[[ Source data, beginning ]]
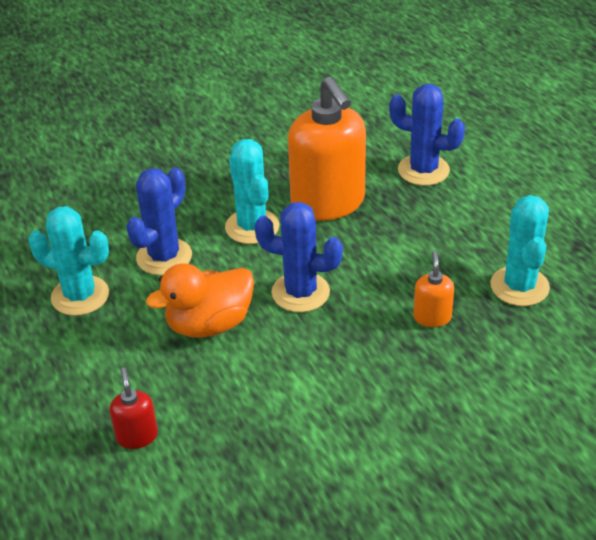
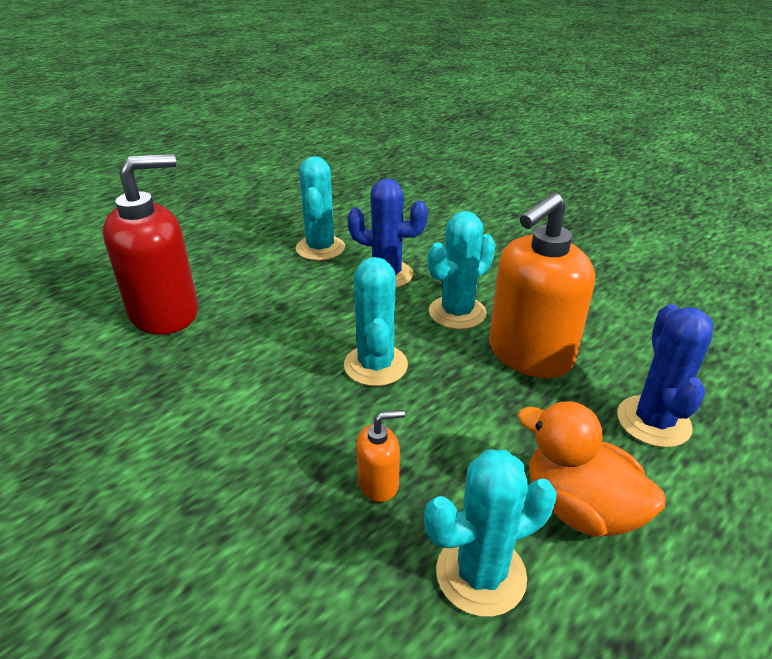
camera: 70 degrees right, 5 degrees down
red soap dispenser [110,368,158,449] -> red soap dispenser [103,154,198,335], size x2.27
orange duck [146,263,254,338] -> orange duck moved to [518,401,666,537]
blue cactus [254,202,343,312] -> turquoise cactus [344,257,408,386]

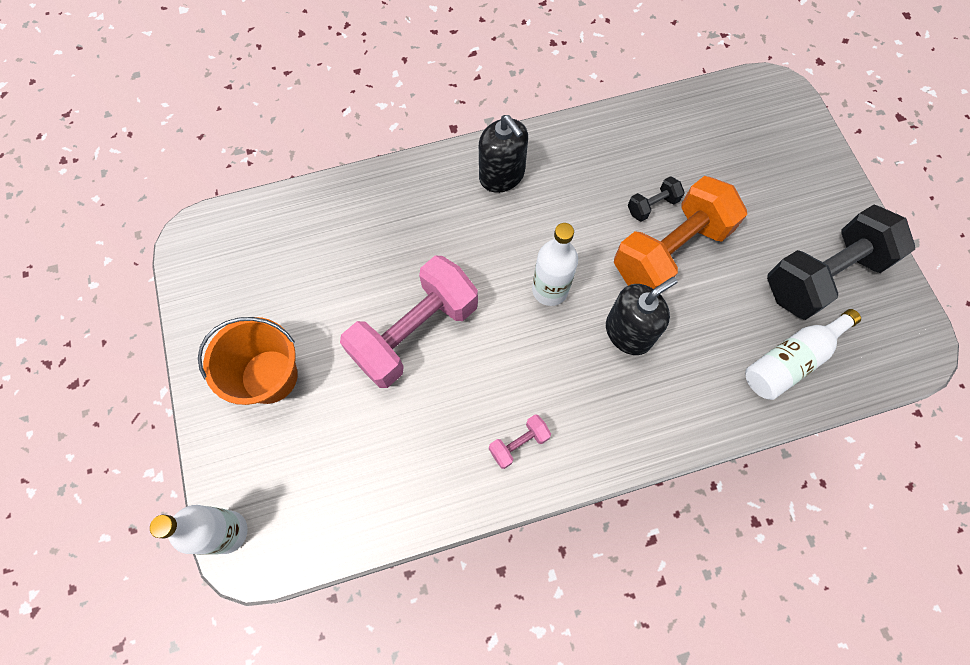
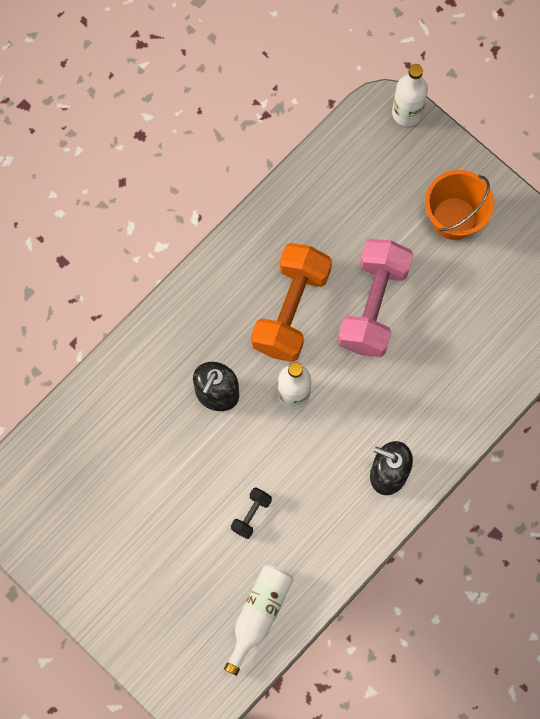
camera: 150 degrees right, 5 degrees up
pink dumbbell [489,414,551,469] -> none
orange dumbbell [614,176,747,289] -> orange dumbbell moved to [251,243,332,362]
white bottle [746,309,861,400] -> white bottle moved to [224,564,293,676]
black dumbbell [767,205,915,320] -> none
[[ Source data, end ]]
§ Brief: Leave out the pictures and output the rest of the material exactly as written.

§ Result of this task:
camera: 70 degrees right, 5 degrees down
red soap dispenser [110,368,158,449] -> red soap dispenser [103,154,198,335], size x2.27
orange duck [146,263,254,338] -> orange duck moved to [518,401,666,537]
blue cactus [254,202,343,312] -> turquoise cactus [344,257,408,386]

camera: 150 degrees right, 5 degrees up
pink dumbbell [489,414,551,469] -> none
orange dumbbell [614,176,747,289] -> orange dumbbell moved to [251,243,332,362]
white bottle [746,309,861,400] -> white bottle moved to [224,564,293,676]
black dumbbell [767,205,915,320] -> none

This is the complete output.